*Problem requirements*
Repeat the lines below exactly as written, please, from the line with "Trace stroma." to the line with "Here is an image.", both lines included, and no others.

>> Start Supplied data

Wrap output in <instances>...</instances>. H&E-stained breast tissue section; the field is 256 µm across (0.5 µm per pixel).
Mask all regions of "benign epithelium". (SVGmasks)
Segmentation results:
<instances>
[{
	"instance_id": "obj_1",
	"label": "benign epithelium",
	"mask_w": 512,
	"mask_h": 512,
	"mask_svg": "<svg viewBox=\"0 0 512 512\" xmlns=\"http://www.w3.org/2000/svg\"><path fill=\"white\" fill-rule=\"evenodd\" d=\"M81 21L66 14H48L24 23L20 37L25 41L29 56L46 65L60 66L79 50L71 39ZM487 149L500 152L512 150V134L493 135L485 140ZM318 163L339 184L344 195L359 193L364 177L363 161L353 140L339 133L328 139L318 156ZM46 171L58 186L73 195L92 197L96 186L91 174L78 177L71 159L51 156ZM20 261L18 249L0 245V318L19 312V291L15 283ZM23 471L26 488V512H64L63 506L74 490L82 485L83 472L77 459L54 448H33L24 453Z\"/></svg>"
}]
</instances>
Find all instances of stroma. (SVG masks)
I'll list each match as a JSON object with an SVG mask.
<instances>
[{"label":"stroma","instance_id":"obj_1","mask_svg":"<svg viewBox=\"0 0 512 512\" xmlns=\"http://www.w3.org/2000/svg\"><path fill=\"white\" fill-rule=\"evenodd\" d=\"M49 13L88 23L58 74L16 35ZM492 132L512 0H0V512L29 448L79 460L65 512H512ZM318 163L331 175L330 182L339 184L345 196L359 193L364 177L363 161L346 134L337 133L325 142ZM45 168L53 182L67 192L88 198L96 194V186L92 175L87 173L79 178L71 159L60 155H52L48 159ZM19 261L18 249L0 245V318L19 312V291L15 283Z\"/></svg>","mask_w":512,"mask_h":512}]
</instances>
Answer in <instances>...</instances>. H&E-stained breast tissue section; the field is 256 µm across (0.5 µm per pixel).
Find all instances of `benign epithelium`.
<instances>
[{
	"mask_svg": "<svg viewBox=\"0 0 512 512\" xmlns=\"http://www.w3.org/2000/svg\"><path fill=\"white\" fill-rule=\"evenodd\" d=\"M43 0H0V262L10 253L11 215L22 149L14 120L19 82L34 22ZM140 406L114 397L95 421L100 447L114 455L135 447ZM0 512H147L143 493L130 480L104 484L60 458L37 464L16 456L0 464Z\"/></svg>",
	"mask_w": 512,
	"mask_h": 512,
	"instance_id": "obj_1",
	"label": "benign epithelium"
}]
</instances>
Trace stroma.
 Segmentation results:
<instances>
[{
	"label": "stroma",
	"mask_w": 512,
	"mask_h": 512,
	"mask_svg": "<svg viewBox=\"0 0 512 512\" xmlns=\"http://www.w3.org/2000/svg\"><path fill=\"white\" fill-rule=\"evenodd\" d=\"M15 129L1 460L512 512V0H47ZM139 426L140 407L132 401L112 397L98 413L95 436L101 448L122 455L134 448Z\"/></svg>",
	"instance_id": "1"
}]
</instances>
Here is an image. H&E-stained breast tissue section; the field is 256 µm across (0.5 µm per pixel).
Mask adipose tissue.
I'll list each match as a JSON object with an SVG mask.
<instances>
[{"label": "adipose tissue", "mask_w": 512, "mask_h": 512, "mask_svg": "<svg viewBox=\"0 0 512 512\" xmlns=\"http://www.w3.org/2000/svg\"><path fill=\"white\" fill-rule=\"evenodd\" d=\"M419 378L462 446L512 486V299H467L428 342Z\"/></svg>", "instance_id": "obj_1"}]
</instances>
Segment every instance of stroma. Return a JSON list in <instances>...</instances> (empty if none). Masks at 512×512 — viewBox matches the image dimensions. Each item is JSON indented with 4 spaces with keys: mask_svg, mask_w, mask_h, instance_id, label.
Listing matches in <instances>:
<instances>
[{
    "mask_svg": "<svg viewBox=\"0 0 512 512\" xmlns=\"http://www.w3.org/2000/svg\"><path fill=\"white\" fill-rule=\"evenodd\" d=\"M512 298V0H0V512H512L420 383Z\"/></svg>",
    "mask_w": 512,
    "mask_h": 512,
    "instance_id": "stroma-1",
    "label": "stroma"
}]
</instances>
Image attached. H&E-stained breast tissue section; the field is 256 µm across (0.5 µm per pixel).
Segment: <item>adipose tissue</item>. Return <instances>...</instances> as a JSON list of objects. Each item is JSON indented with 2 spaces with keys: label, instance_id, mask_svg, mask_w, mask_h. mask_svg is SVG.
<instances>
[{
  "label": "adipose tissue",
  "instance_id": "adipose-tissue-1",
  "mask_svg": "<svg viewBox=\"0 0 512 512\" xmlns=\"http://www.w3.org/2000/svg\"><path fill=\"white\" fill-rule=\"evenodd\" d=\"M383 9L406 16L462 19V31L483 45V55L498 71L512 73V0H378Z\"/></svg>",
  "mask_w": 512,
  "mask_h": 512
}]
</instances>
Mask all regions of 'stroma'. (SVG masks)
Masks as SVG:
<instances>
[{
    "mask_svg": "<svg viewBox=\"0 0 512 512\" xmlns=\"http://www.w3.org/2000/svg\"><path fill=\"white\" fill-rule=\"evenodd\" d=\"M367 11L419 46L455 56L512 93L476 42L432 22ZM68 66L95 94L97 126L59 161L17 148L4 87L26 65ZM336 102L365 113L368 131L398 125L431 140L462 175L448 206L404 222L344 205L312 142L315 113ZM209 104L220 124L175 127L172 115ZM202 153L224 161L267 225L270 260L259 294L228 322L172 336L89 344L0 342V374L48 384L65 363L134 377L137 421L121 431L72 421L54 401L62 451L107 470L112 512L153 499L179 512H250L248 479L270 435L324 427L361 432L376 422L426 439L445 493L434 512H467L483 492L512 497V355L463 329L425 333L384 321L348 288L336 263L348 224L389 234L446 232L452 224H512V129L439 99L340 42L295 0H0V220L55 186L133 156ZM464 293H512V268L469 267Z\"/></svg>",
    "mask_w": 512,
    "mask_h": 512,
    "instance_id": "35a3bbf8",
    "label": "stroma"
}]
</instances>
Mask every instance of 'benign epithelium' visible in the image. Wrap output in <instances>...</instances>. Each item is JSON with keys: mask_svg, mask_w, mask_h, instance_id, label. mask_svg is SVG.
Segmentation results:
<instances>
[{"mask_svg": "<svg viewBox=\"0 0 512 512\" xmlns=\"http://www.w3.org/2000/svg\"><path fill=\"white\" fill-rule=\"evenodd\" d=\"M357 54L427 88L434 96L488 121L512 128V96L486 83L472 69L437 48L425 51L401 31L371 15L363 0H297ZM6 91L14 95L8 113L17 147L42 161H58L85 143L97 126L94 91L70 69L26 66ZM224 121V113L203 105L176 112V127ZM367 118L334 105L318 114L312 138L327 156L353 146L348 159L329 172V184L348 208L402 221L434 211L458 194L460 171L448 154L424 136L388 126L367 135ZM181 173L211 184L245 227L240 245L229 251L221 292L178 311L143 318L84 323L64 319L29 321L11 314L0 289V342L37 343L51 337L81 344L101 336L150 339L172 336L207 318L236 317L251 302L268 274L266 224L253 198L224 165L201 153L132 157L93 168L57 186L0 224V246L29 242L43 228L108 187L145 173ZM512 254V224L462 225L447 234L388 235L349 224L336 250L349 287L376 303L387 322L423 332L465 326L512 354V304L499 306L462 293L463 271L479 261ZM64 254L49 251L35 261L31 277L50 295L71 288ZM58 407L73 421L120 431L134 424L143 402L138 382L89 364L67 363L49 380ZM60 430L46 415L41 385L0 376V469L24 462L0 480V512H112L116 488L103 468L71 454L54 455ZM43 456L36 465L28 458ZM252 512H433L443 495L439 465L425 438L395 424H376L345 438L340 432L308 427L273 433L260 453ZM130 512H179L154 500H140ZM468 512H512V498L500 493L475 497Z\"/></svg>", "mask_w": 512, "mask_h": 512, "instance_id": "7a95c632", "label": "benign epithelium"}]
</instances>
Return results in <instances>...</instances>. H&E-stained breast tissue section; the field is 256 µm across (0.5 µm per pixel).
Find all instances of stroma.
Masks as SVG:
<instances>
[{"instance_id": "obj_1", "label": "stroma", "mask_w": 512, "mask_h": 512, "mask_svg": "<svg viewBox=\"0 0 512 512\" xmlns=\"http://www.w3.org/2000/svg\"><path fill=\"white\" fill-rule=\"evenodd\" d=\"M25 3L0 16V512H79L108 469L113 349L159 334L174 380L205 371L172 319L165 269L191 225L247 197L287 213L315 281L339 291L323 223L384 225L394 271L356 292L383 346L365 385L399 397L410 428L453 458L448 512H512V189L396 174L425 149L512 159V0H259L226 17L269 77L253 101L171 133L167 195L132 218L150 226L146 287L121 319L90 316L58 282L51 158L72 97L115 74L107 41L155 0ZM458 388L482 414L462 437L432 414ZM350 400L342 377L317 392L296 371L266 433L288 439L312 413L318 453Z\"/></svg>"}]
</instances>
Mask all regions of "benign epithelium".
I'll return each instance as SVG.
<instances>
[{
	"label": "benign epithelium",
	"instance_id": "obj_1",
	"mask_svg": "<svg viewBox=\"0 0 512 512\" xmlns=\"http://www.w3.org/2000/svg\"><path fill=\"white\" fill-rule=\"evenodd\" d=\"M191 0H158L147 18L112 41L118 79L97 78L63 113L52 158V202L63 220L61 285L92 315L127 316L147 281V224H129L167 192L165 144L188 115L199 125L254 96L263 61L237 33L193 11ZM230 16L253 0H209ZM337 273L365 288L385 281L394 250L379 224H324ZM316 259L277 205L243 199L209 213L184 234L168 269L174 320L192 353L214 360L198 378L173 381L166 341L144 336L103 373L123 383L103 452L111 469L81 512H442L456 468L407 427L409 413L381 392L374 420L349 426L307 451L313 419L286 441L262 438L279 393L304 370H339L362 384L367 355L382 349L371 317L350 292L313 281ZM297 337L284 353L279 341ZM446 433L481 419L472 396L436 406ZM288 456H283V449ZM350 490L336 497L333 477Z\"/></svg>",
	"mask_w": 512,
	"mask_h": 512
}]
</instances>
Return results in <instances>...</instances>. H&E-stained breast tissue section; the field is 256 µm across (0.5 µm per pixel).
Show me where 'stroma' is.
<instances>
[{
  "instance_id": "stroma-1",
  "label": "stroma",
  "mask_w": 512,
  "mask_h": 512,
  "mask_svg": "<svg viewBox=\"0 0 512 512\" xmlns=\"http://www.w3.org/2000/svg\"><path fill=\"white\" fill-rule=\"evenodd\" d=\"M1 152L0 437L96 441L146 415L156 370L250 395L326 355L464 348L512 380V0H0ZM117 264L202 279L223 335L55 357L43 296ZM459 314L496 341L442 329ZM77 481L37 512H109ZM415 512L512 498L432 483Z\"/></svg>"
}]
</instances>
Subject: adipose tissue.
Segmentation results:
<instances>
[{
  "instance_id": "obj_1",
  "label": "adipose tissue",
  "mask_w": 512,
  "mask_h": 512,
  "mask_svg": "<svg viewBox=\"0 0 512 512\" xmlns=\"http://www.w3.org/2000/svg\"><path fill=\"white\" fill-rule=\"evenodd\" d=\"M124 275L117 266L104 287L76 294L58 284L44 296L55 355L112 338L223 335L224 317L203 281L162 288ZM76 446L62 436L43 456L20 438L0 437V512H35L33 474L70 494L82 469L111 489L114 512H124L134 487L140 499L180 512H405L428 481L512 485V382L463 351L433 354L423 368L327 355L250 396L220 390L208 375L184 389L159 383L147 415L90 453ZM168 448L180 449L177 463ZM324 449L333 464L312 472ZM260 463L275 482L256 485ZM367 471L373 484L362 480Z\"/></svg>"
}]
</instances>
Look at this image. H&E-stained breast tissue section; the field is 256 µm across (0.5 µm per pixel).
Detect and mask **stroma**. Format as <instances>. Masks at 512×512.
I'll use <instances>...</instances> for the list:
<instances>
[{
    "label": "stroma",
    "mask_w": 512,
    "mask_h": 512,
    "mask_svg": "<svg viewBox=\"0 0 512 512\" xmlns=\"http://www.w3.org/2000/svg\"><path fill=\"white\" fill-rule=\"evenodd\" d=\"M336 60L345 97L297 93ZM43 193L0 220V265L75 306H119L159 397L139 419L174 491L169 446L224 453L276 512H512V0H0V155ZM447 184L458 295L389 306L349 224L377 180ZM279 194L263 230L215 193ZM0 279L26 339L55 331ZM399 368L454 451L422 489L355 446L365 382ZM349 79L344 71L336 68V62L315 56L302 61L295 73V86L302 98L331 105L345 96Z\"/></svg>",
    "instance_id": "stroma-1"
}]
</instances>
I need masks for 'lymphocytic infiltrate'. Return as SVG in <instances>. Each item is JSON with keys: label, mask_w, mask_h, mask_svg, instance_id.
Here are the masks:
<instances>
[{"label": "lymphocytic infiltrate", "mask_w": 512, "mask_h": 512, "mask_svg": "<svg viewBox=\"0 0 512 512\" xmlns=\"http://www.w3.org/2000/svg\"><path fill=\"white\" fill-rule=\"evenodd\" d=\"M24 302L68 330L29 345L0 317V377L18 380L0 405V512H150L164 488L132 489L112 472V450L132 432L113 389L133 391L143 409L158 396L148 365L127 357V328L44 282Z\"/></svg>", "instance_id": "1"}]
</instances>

>> End Supplied data

*Solution to the problem*
Trace stroma.
 Segmentation results:
<instances>
[{
	"label": "stroma",
	"mask_w": 512,
	"mask_h": 512,
	"mask_svg": "<svg viewBox=\"0 0 512 512\" xmlns=\"http://www.w3.org/2000/svg\"><path fill=\"white\" fill-rule=\"evenodd\" d=\"M15 129L1 460L512 512V0H47ZM139 426L140 407L132 401L112 397L98 413L95 436L101 448L122 455L134 448Z\"/></svg>",
	"instance_id": "1"
}]
</instances>
Here is an image. H&E-stained breast tissue section; the field is 256 µm across (0.5 µm per pixel).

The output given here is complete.